Your assignment — In your output, repeat each entry exactly and include no pictures.

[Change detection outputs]

=== Begin Enclosure ===

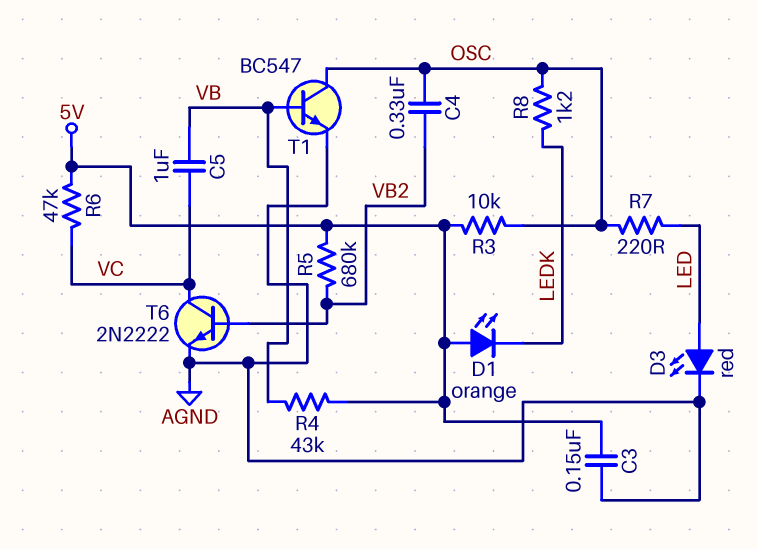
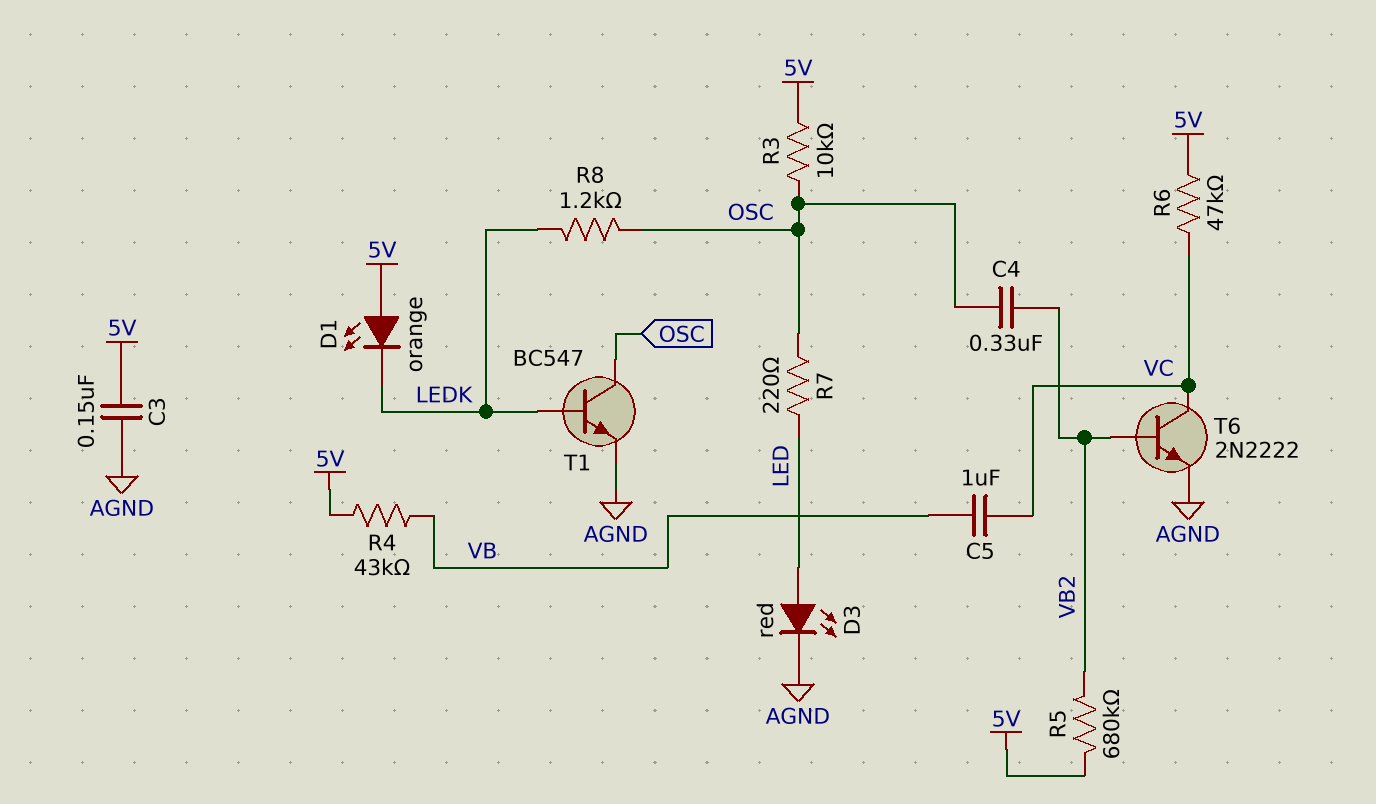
T1: NPN BC547 (B VB, C OSC, E AGND) -> NPN BC547 (B LEDK, C OSC, E AGND)

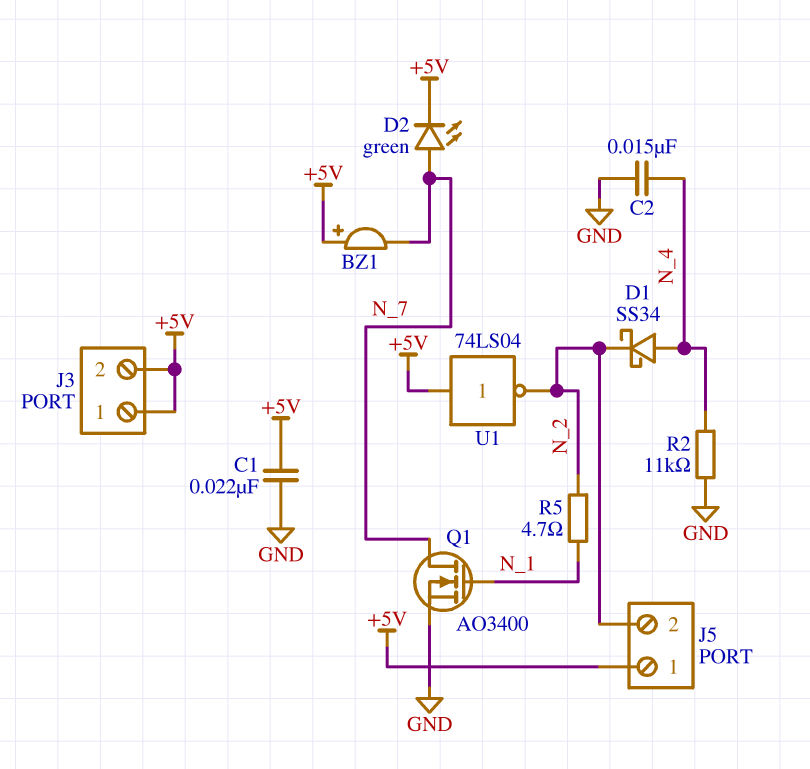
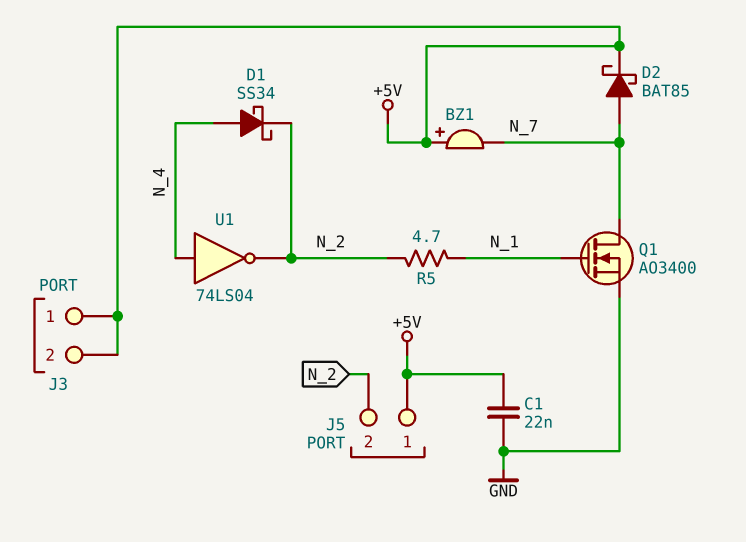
C2: 15nF (GND, N_4) -> none
D2: LED green (A N_7, K +5V) -> schottky BAT85 (A N_7, K +5V)
R2: 11k (GND, N_4) -> none
U1: NOT 74LS04 (in +5V, out N_2) -> NOT 74LS04 (in N_4, out N_2)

=== End Enclosure ===

Your response —
T1: NPN BC547 (B VB, C OSC, E AGND) -> NPN BC547 (B LEDK, C OSC, E AGND)

C2: 15nF (GND, N_4) -> none
D2: LED green (A N_7, K +5V) -> schottky BAT85 (A N_7, K +5V)
R2: 11k (GND, N_4) -> none
U1: NOT 74LS04 (in +5V, out N_2) -> NOT 74LS04 (in N_4, out N_2)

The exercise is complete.